→ **WHAT YOU WILL DO**
Only certain lines below are wanted: those starting at the line containing "LIGHT2: TEMT6000 -> KY-018" and ending at the line containing "DIGITS3 pin GND: 3V3 -> GND", both included, each retyped exactly.

Start of MATERIAL PROVIDED

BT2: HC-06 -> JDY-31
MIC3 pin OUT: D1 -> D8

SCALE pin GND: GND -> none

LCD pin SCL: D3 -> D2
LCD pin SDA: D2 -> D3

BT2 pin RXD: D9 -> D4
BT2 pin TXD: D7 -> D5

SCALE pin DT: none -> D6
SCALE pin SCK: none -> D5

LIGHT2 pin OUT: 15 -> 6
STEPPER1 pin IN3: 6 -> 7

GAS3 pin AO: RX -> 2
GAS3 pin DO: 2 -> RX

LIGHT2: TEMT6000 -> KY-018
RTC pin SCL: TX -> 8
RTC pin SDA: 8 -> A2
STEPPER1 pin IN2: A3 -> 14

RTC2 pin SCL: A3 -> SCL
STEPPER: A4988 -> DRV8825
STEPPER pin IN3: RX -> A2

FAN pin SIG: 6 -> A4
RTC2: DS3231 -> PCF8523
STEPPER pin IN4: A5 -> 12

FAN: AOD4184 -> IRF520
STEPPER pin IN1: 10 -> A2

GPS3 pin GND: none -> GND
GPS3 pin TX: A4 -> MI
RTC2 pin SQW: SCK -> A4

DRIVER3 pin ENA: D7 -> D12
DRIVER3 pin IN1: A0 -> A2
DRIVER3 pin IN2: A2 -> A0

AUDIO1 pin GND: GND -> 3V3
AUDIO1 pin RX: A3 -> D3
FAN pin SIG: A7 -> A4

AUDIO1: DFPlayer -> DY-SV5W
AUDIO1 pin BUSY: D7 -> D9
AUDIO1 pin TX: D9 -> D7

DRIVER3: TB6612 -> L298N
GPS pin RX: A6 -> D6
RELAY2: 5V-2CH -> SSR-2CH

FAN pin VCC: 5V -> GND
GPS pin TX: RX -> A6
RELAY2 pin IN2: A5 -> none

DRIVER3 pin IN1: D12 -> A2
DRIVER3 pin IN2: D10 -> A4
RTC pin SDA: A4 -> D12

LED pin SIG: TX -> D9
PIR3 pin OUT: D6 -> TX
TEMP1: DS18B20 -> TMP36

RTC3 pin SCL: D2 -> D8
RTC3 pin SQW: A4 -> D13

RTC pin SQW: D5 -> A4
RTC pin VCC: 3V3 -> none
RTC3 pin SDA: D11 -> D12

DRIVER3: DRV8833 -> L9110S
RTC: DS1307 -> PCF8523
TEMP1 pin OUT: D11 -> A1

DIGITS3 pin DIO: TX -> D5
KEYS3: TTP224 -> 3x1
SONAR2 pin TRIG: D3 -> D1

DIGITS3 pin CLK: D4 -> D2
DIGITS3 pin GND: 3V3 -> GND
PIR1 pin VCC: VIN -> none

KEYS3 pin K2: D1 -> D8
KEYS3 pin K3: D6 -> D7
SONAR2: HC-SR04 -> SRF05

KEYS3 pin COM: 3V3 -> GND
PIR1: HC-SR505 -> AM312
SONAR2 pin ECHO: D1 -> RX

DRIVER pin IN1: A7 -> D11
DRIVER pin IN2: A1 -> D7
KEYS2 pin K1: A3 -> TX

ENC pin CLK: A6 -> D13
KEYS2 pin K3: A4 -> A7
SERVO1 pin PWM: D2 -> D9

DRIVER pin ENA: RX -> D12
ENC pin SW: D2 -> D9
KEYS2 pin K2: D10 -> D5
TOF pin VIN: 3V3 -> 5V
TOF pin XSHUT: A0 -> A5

End of MATERIAL PROVIDED

→ **ANSWER AREA**
LIGHT2: TEMT6000 -> KY-018
RTC pin SCL: TX -> 8
RTC pin SDA: 8 -> A2
STEPPER1 pin IN2: A3 -> 14

RTC2 pin SCL: A3 -> SCL
STEPPER: A4988 -> DRV8825
STEPPER pin IN3: RX -> A2

FAN pin SIG: 6 -> A4
RTC2: DS3231 -> PCF8523
STEPPER pin IN4: A5 -> 12

FAN: AOD4184 -> IRF520
STEPPER pin IN1: 10 -> A2

GPS3 pin GND: none -> GND
GPS3 pin TX: A4 -> MI
RTC2 pin SQW: SCK -> A4

DRIVER3 pin ENA: D7 -> D12
DRIVER3 pin IN1: A0 -> A2
DRIVER3 pin IN2: A2 -> A0

AUDIO1 pin GND: GND -> 3V3
AUDIO1 pin RX: A3 -> D3
FAN pin SIG: A7 -> A4

AUDIO1: DFPlayer -> DY-SV5W
AUDIO1 pin BUSY: D7 -> D9
AUDIO1 pin TX: D9 -> D7

DRIVER3: TB6612 -> L298N
GPS pin RX: A6 -> D6
RELAY2: 5V-2CH -> SSR-2CH

FAN pin VCC: 5V -> GND
GPS pin TX: RX -> A6
RELAY2 pin IN2: A5 -> none

DRIVER3 pin IN1: D12 -> A2
DRIVER3 pin IN2: D10 -> A4
RTC pin SDA: A4 -> D12

LED pin SIG: TX -> D9
PIR3 pin OUT: D6 -> TX
TEMP1: DS18B20 -> TMP36

RTC3 pin SCL: D2 -> D8
RTC3 pin SQW: A4 -> D13

RTC pin SQW: D5 -> A4
RTC pin VCC: 3V3 -> none
RTC3 pin SDA: D11 -> D12

DRIVER3: DRV8833 -> L9110S
RTC: DS1307 -> PCF8523
TEMP1 pin OUT: D11 -> A1

DIGITS3 pin DIO: TX -> D5
KEYS3: TTP224 -> 3x1
SONAR2 pin TRIG: D3 -> D1

DIGITS3 pin CLK: D4 -> D2
DIGITS3 pin GND: 3V3 -> GND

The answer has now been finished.